[DATA TO PROCESS]
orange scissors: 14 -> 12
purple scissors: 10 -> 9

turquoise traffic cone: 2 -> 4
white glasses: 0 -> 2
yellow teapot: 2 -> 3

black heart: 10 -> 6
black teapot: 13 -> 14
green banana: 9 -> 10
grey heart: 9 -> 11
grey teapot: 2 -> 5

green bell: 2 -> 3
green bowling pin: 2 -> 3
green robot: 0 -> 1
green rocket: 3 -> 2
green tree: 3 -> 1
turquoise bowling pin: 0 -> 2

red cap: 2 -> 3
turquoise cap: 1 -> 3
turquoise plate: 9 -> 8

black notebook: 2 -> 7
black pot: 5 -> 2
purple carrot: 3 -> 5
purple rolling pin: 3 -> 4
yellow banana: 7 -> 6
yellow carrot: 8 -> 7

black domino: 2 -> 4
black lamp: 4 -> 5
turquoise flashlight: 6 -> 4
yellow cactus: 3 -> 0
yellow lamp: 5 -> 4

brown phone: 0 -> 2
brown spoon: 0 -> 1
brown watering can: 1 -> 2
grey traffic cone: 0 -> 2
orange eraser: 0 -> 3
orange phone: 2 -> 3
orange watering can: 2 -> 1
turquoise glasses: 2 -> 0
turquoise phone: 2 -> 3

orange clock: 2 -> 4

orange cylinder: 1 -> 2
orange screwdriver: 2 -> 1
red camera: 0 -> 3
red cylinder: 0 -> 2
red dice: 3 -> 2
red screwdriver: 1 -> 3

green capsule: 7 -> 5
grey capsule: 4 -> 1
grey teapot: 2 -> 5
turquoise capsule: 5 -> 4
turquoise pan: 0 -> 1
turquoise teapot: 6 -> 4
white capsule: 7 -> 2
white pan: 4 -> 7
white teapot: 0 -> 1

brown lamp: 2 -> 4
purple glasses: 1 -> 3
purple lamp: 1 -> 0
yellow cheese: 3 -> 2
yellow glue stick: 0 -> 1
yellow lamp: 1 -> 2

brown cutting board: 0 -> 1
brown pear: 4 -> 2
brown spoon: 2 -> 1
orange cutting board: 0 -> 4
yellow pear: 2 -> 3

[TASK TO COMPLETE] Take every line from the data that includes the word "phone".

[WRITTEN SOLUTION]
brown phone: 0 -> 2
orange phone: 2 -> 3
turquoise phone: 2 -> 3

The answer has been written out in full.